-------- EXERCISE MATERIALS

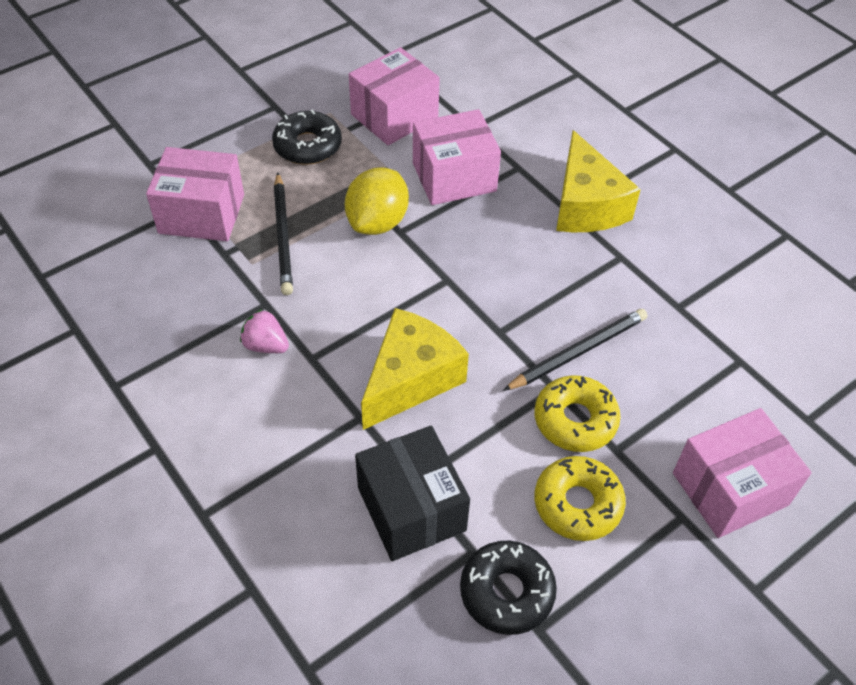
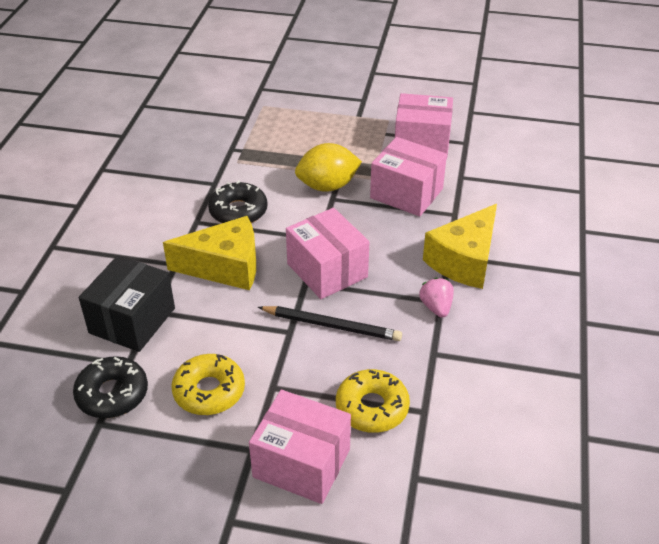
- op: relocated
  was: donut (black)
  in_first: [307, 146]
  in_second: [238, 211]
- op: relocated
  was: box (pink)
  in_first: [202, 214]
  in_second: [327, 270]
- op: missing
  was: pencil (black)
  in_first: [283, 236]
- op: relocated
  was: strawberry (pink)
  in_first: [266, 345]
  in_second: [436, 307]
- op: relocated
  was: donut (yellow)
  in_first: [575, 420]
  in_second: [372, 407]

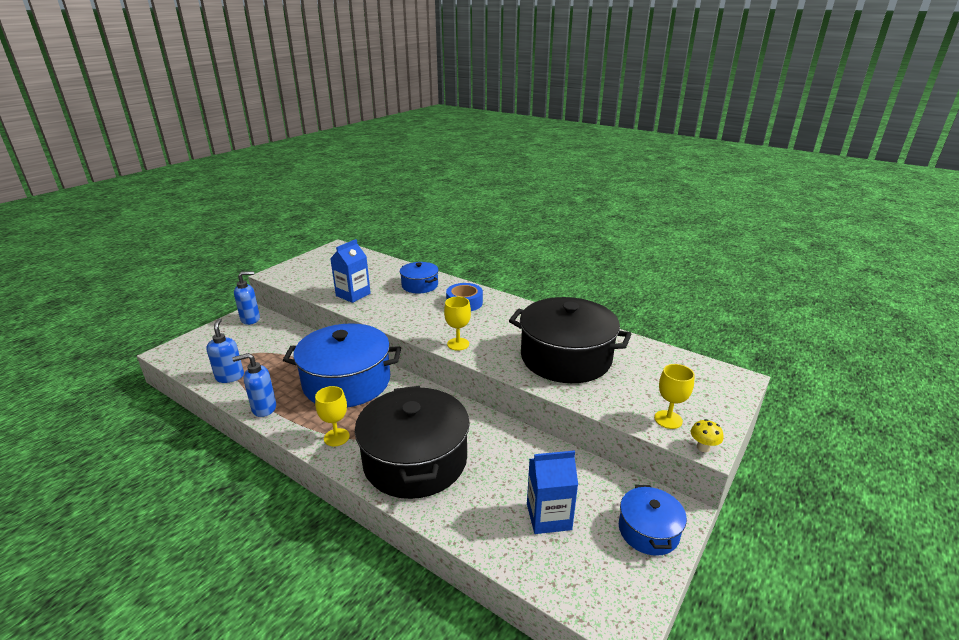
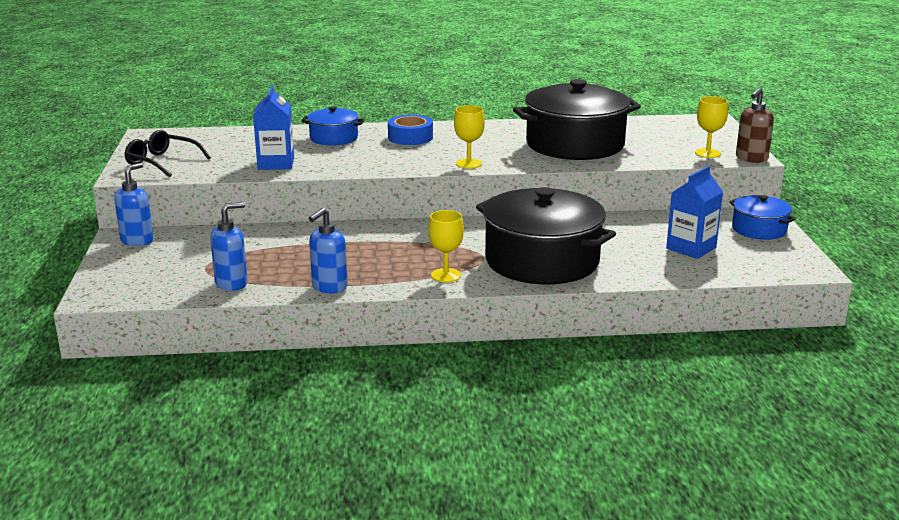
- op: spun
  was: soap dispenser (blue)
  in_first: [230, 377]
  in_second: [232, 284]
  clockwise: 105
- op: missing
  was: pot (blue)
  in_first: [347, 382]
- op: exchanged
  was: mushroom (yellow)
  now: soap dispenser (brown)
  in_first: [703, 447]
  in_second: [751, 158]
- op: appeared
  now: glasses (black)
  in_second: [162, 162]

----------------

## ACTIVITY
Once the pictures are set aside, what is needed is the lines from the line with "in_second: [238, 211]" through the end of the data, written out exactly and alone.

## OUTPUT FOR THIS TASK
  in_second: [238, 211]
- op: relocated
  was: box (pink)
  in_first: [202, 214]
  in_second: [327, 270]
- op: missing
  was: pencil (black)
  in_first: [283, 236]
- op: relocated
  was: strawberry (pink)
  in_first: [266, 345]
  in_second: [436, 307]
- op: relocated
  was: donut (yellow)
  in_first: [575, 420]
  in_second: [372, 407]

- op: spun
  was: soap dispenser (blue)
  in_first: [230, 377]
  in_second: [232, 284]
  clockwise: 105
- op: missing
  was: pot (blue)
  in_first: [347, 382]
- op: exchanged
  was: mushroom (yellow)
  now: soap dispenser (brown)
  in_first: [703, 447]
  in_second: [751, 158]
- op: appeared
  now: glasses (black)
  in_second: [162, 162]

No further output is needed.